> GIVEN DATA

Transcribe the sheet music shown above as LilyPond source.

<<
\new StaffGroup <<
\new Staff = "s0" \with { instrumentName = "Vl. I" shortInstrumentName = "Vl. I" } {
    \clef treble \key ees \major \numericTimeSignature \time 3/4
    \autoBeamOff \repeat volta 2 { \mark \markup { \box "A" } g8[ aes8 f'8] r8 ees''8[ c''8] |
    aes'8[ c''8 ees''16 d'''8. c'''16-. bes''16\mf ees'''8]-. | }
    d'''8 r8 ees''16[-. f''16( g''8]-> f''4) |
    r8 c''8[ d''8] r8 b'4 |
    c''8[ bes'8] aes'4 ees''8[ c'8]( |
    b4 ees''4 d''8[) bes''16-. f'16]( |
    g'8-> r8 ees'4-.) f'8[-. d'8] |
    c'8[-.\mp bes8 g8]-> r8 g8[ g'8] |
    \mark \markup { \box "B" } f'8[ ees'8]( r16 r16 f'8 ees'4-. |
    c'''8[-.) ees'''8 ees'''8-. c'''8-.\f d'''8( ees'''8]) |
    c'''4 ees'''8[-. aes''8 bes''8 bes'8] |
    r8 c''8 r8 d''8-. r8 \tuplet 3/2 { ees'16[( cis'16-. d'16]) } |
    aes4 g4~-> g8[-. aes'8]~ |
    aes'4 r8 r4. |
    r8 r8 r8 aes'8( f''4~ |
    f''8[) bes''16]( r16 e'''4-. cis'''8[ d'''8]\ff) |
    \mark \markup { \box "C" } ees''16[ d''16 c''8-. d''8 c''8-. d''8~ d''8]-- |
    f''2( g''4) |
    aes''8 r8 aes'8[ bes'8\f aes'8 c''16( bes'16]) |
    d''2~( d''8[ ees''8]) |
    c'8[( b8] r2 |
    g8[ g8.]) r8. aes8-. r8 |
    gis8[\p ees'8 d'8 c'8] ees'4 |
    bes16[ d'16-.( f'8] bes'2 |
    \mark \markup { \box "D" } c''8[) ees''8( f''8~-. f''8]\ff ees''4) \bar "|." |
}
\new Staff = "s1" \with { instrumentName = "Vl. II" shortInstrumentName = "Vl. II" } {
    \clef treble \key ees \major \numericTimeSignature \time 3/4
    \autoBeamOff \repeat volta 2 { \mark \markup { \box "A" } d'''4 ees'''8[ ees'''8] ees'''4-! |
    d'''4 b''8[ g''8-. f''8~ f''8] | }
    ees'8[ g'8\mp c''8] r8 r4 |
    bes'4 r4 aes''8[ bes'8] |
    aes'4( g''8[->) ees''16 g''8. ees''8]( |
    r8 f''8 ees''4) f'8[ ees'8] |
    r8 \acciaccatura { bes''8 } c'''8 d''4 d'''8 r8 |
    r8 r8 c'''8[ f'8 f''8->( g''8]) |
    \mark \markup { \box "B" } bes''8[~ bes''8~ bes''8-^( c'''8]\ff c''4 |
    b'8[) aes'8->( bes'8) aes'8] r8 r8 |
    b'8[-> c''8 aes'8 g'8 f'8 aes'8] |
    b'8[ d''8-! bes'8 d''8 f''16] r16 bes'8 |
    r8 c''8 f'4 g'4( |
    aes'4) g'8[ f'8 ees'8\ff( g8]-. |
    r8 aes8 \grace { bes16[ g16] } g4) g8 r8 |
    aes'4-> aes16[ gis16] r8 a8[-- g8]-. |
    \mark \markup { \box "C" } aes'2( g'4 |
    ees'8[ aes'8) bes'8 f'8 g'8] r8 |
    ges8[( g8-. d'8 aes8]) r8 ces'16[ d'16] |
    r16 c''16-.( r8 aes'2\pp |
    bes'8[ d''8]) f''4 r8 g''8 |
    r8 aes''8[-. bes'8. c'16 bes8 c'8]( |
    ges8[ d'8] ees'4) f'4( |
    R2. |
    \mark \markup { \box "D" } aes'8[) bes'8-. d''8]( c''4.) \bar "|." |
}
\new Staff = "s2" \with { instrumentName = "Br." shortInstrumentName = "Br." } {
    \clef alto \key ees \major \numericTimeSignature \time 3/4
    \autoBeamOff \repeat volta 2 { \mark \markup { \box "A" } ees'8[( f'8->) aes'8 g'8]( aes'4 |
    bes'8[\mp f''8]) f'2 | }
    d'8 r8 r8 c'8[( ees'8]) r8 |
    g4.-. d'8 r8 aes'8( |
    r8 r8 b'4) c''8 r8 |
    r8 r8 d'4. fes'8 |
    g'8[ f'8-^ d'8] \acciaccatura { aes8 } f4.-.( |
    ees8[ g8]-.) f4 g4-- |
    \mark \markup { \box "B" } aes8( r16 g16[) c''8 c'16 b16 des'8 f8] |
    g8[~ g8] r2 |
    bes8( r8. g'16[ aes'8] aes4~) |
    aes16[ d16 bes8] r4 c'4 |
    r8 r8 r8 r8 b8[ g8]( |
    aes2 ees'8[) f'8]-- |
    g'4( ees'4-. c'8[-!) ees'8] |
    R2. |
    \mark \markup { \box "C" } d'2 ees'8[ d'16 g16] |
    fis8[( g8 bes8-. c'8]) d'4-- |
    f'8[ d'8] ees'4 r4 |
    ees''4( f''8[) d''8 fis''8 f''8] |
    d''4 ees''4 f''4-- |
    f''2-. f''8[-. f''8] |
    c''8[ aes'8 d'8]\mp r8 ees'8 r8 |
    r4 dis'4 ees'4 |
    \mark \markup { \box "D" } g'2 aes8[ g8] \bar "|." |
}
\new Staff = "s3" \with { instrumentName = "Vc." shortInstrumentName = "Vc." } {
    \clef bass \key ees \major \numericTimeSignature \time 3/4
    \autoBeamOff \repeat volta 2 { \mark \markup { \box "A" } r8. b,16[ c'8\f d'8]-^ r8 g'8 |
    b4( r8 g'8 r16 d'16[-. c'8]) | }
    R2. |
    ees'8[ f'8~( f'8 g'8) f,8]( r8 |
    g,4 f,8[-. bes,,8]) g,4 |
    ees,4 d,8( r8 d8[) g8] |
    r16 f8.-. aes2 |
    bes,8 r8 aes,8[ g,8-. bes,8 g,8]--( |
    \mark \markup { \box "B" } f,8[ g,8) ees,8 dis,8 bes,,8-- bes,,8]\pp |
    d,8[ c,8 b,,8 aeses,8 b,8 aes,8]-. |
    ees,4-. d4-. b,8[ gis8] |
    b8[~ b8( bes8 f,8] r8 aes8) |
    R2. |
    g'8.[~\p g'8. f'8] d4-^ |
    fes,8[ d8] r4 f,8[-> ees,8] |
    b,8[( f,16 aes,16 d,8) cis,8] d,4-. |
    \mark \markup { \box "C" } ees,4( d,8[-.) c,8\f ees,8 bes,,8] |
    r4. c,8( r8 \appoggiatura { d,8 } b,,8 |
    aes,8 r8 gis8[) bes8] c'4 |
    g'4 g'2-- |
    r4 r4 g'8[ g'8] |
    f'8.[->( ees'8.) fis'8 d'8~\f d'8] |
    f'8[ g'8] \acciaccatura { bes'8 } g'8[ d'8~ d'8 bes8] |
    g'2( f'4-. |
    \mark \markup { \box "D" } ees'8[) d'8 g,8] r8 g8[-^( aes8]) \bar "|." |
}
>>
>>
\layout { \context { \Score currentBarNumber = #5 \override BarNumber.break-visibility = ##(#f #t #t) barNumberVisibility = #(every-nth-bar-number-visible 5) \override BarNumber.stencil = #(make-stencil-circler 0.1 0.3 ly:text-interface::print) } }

> TASK INSTRUCTIONS
Please identify every line in the material above that contains the string "repeat" and copy each of those lines. Case counts.

> OUTPUT OF THE TASK
    \autoBeamOff \repeat volta 2 { \mark \markup { \box "A" } g8[ aes8 f'8] r8 ees''8[ c''8] |
    \autoBeamOff \repeat volta 2 { \mark \markup { \box "A" } d'''4 ees'''8[ ees'''8] ees'''4-! |
    \autoBeamOff \repeat volta 2 { \mark \markup { \box "A" } ees'8[( f'8->) aes'8 g'8]( aes'4 |
    \autoBeamOff \repeat volta 2 { \mark \markup { \box "A" } r8. b,16[ c'8\f d'8]-^ r8 g'8 |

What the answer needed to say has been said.